**TASK PROMPT**
Can you transcribe the data exactly? Leave the pictures out.

Extracted data entries
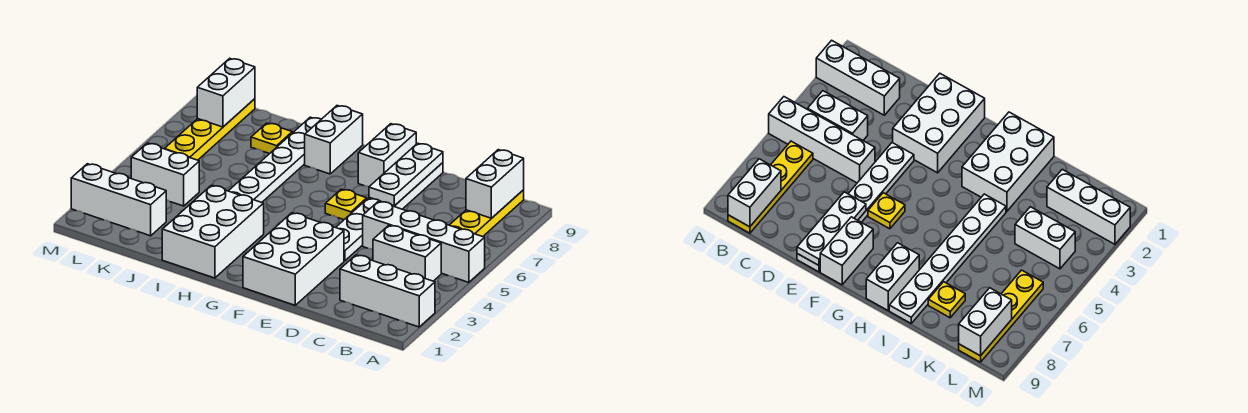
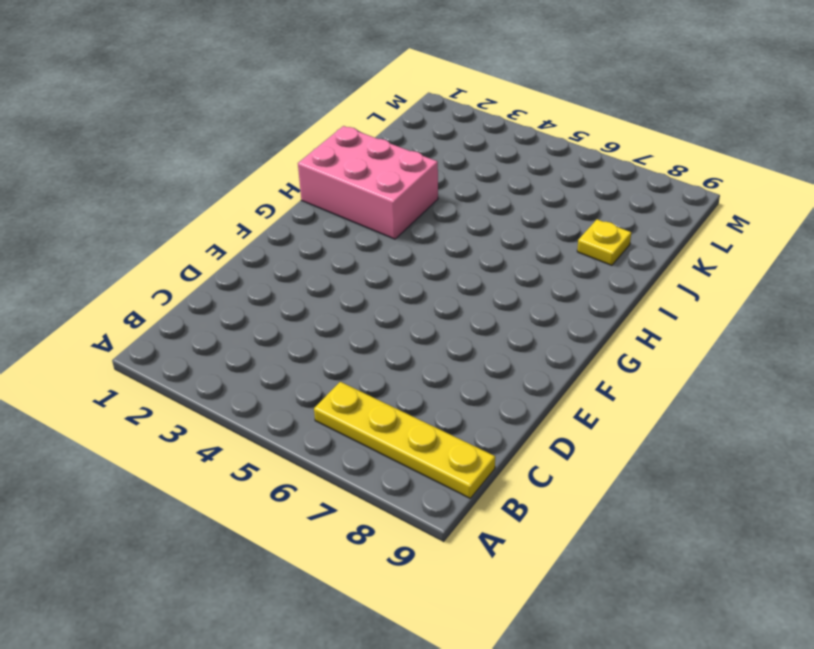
pink brick H1:I3 level 1 -> white brick H1:I3 level 1
none -> white brick A2:C2 level 1
none -> white brick A5:D5 level 1
none -> white brick B4:C4 level 1

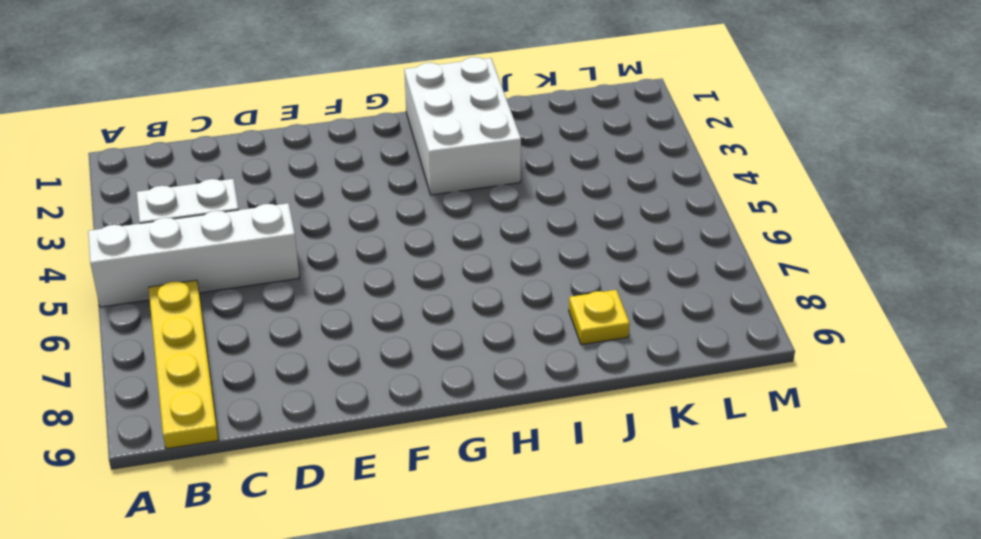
none -> white brick A2:C2 level 1
none -> white brick E1:F3 level 1
none -> white plate E4:E9 level 1

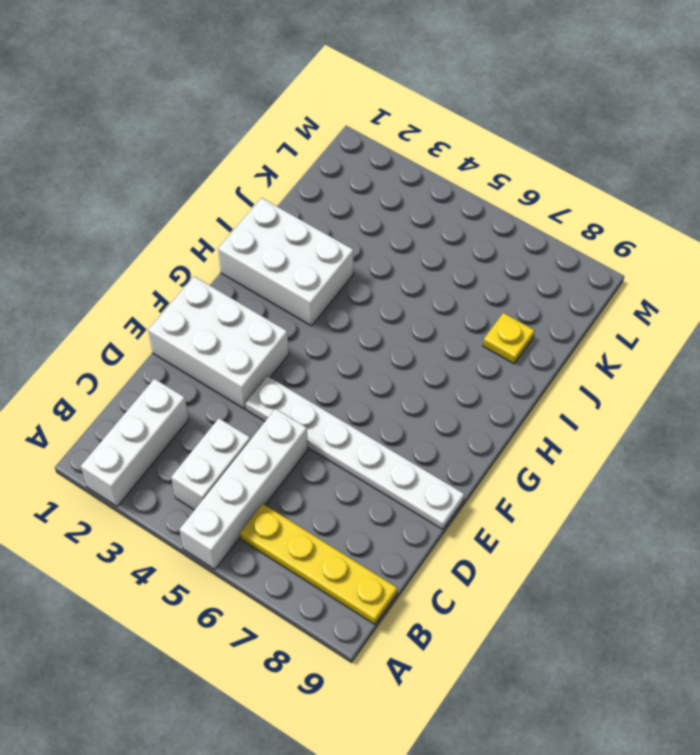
none -> yellow plate F6 level 1
none -> white brick F8:F9 level 1
none -> white brick H8:H9 level 1

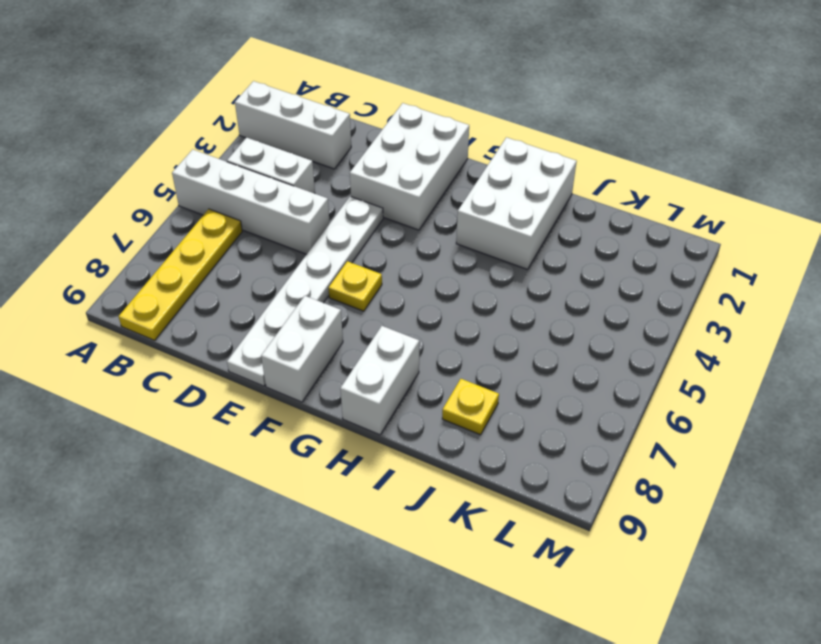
none -> white plate I4:I9 level 1
none -> white brick K2:M2 level 1
none -> white brick K4:L4 level 1

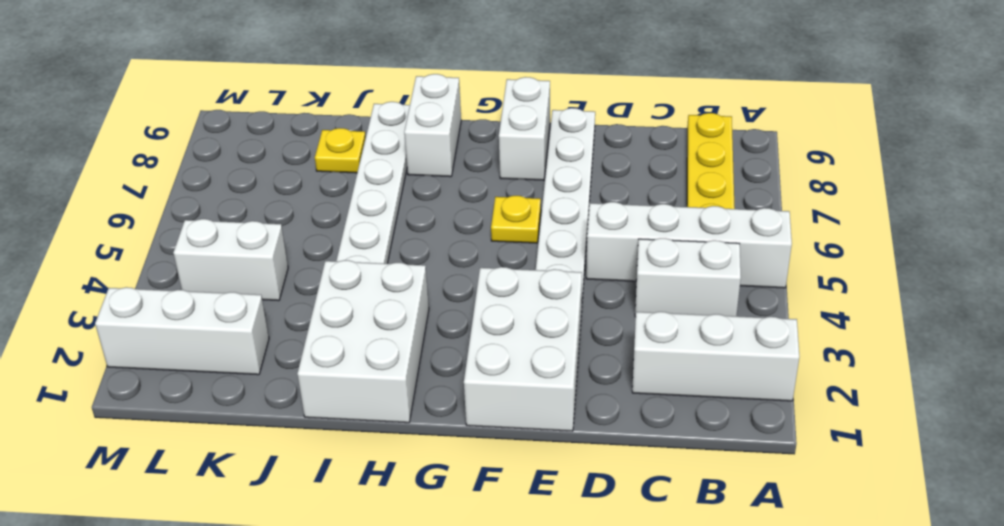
none -> yellow plate L6:L9 level 1
none -> white brick B8:B9 level 2
none -> white plate E7:E9 level 2

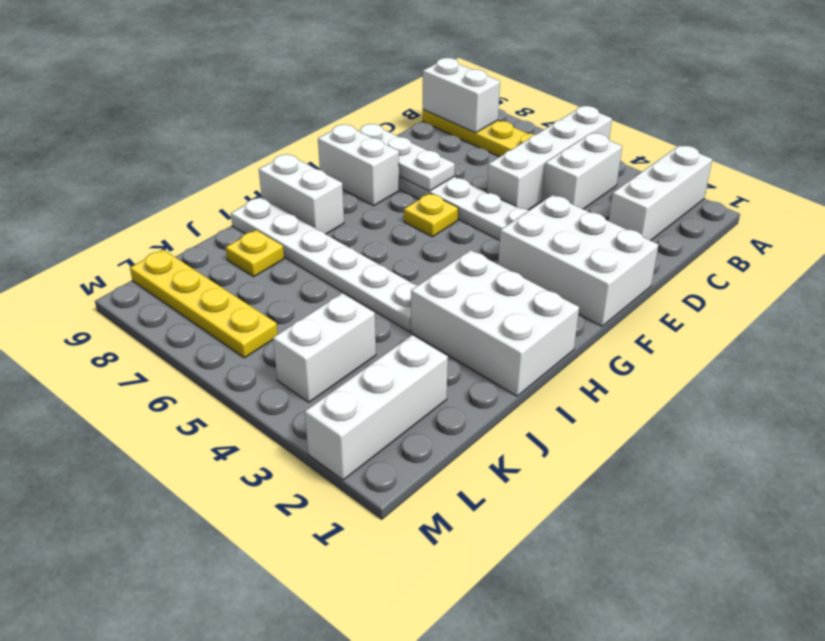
none -> white brick L8:L9 level 2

**ANSWER SPACE**
pink brick H1:I3 level 1 -> white brick H1:I3 level 1
none -> white brick A2:C2 level 1
none -> white brick A5:D5 level 1
none -> white brick B4:C4 level 1

none -> white brick A2:C2 level 1
none -> white brick E1:F3 level 1
none -> white plate E4:E9 level 1

none -> yellow plate F6 level 1
none -> white brick F8:F9 level 1
none -> white brick H8:H9 level 1

none -> white plate I4:I9 level 1
none -> white brick K2:M2 level 1
none -> white brick K4:L4 level 1

none -> yellow plate L6:L9 level 1
none -> white brick B8:B9 level 2
none -> white plate E7:E9 level 2

none -> white brick L8:L9 level 2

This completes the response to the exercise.